AIM OF THE EXERCISE: An exact copy of all the data is required, with pictures left out.

MATERIAL FOR THIS EXERCISE:
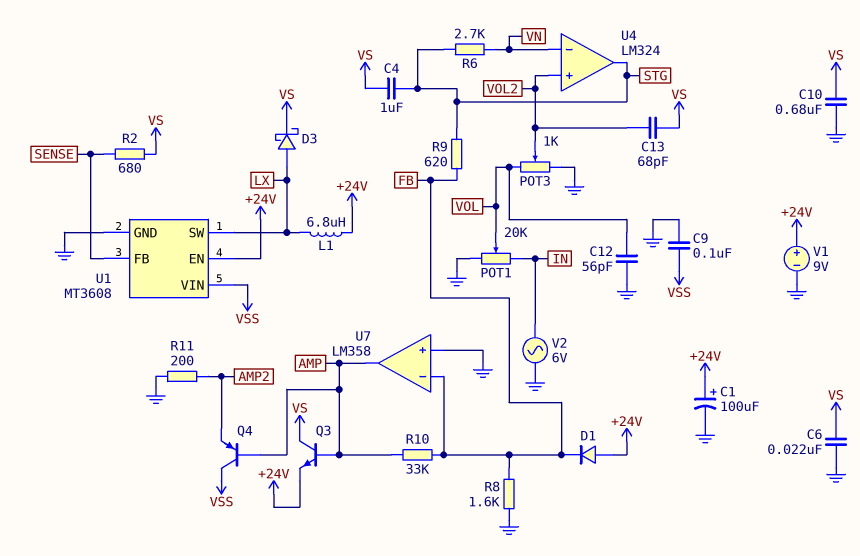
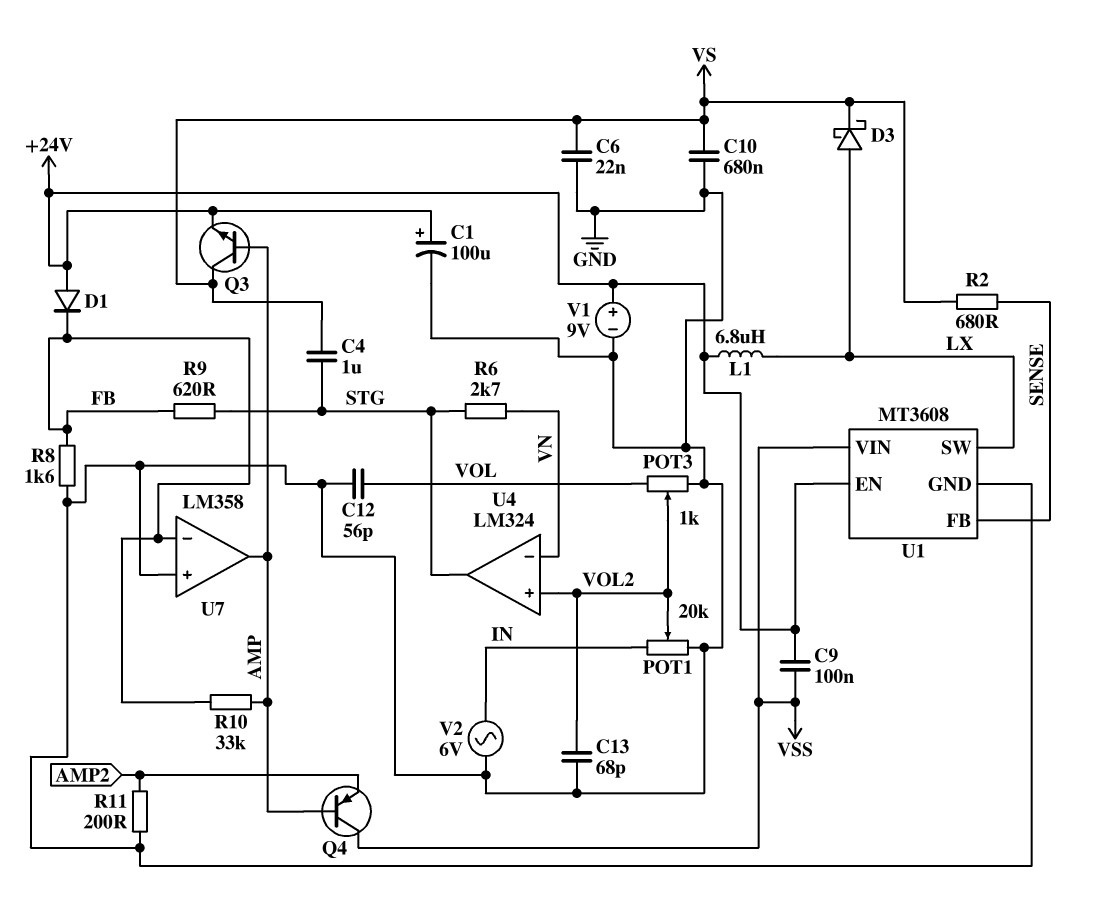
C9: 100nF (GND, VSS) -> 100nF (+24V, VSS)
C13: 68pF (VOL2, VS) -> 68pF (GND, VOL2)
POT1: 20k (GND, IN, wiper VOL) -> 20k (GND, IN, wiper VOL2)

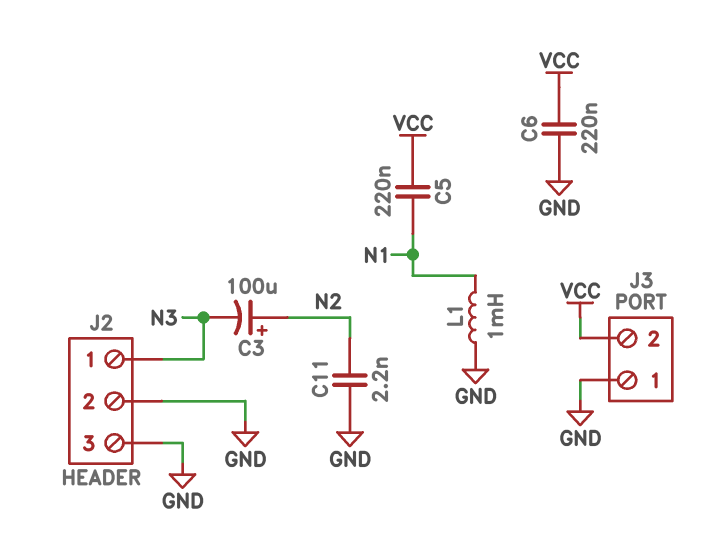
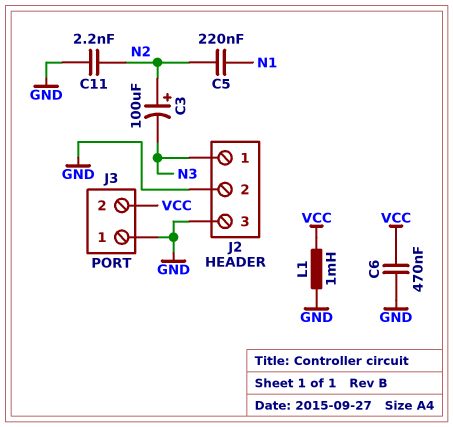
C5: 220nF (N1, VCC) -> 220nF (N1, N2)
C6: 220nF (GND, VCC) -> 470nF (GND, VCC)
L1: 1mH (GND, N1) -> 1mH (GND, VCC)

FINISHED EXERCISE:
C9: 100nF (GND, VSS) -> 100nF (+24V, VSS)
C13: 68pF (VOL2, VS) -> 68pF (GND, VOL2)
POT1: 20k (GND, IN, wiper VOL) -> 20k (GND, IN, wiper VOL2)

C5: 220nF (N1, VCC) -> 220nF (N1, N2)
C6: 220nF (GND, VCC) -> 470nF (GND, VCC)
L1: 1mH (GND, N1) -> 1mH (GND, VCC)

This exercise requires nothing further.